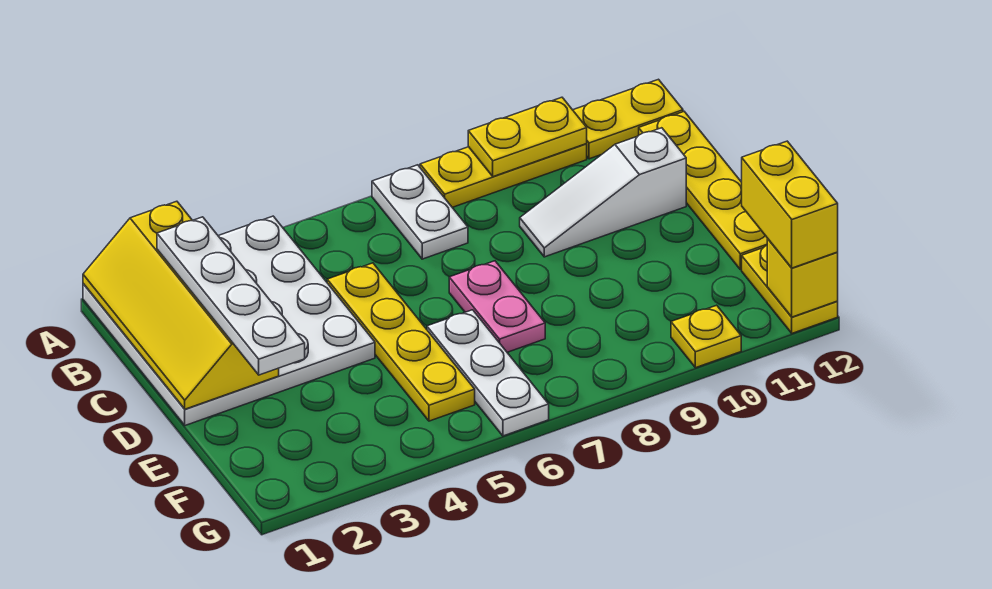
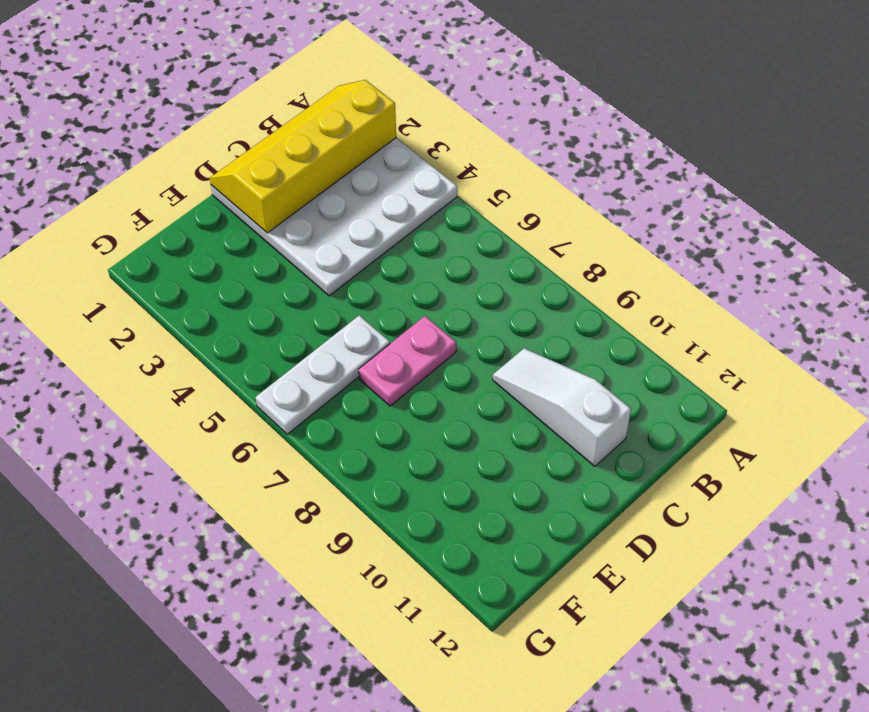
none -> white plate A7:B7 level 1
none -> yellow plate A8:A10 level 1
none -> yellow plate A11:A12 level 1

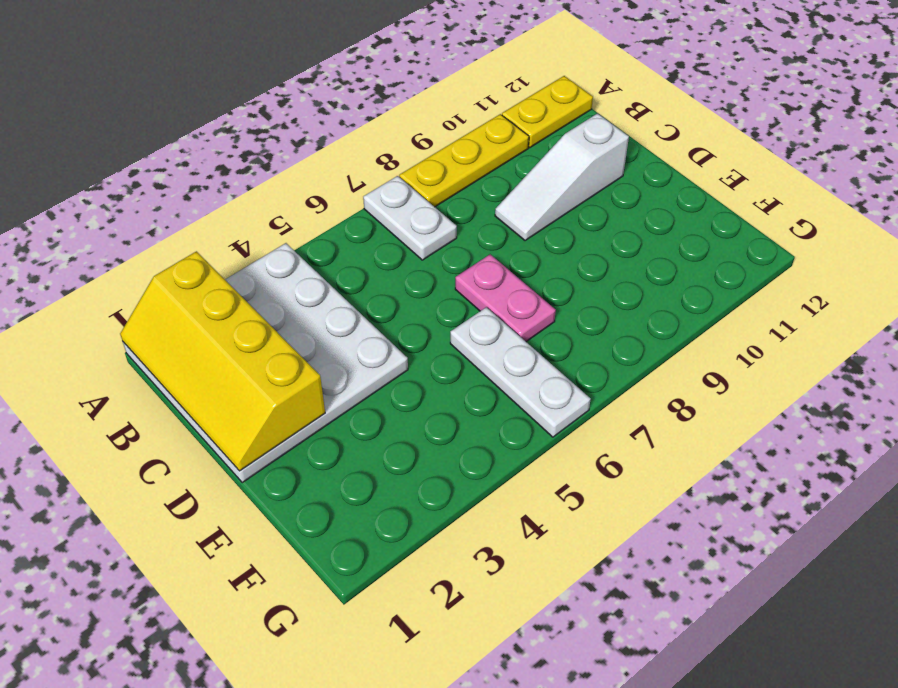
none -> yellow plate B12:E12 level 1
none -> yellow plate C5:F5 level 1
none -> yellow plate F12:G12 level 1

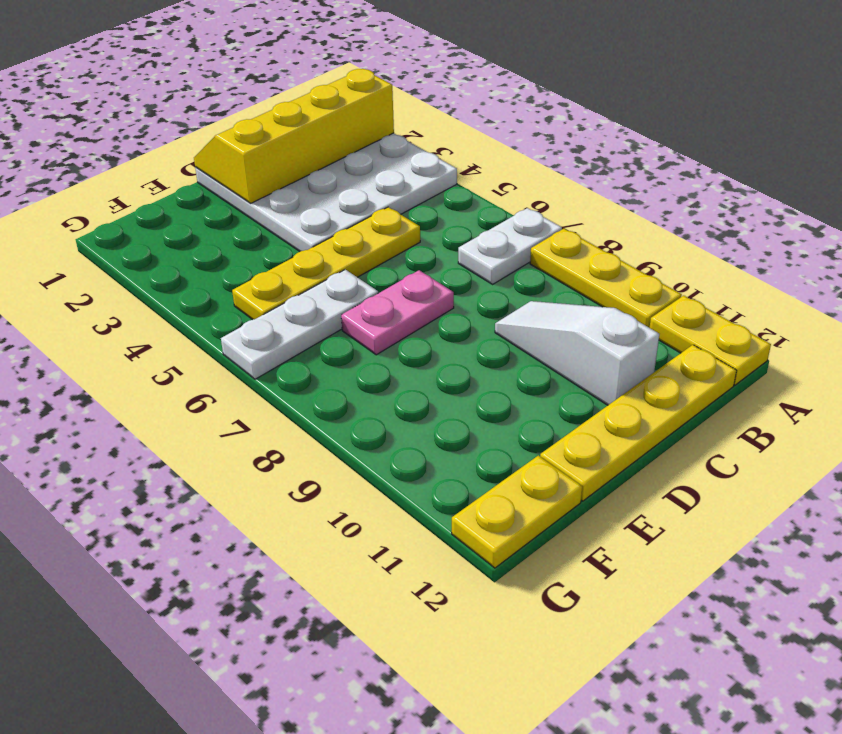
none -> yellow plate G10 level 1
none -> yellow plate A9:A10 level 2
none -> yellow brick G12 level 2

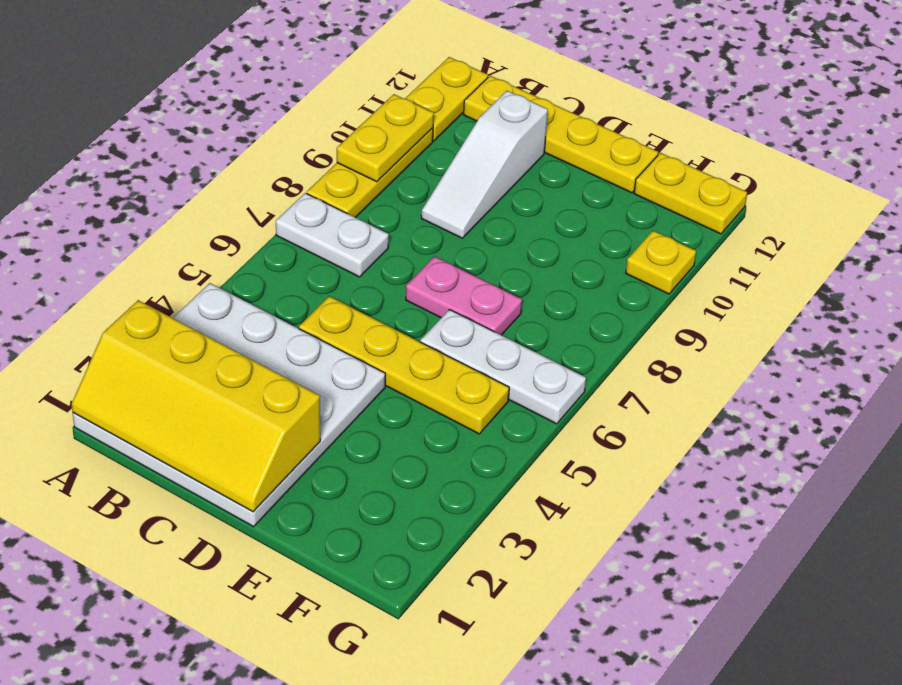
none -> yellow brick G12 level 2
none -> white plate B2:E2 level 3
none -> yellow brick F12:G12 level 3

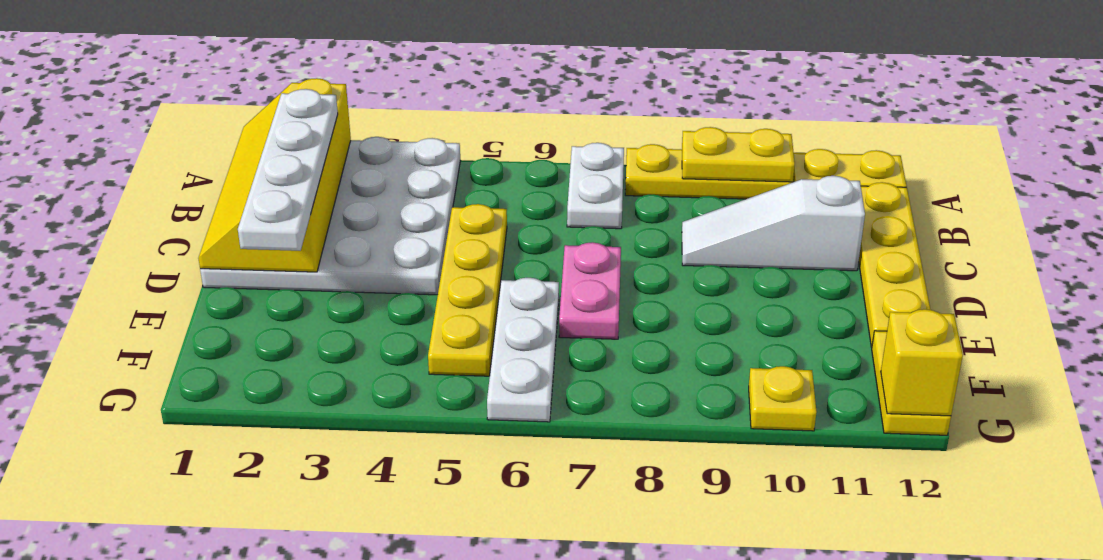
none -> yellow brick F12:G12 level 3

* What is being asked
An exact retyping of each record, with no pictures, is the answer required.

* Result of this task
none -> white plate A7:B7 level 1
none -> yellow plate A8:A10 level 1
none -> yellow plate A11:A12 level 1

none -> yellow plate B12:E12 level 1
none -> yellow plate C5:F5 level 1
none -> yellow plate F12:G12 level 1

none -> yellow plate G10 level 1
none -> yellow plate A9:A10 level 2
none -> yellow brick G12 level 2

none -> yellow brick G12 level 2
none -> white plate B2:E2 level 3
none -> yellow brick F12:G12 level 3

none -> yellow brick F12:G12 level 3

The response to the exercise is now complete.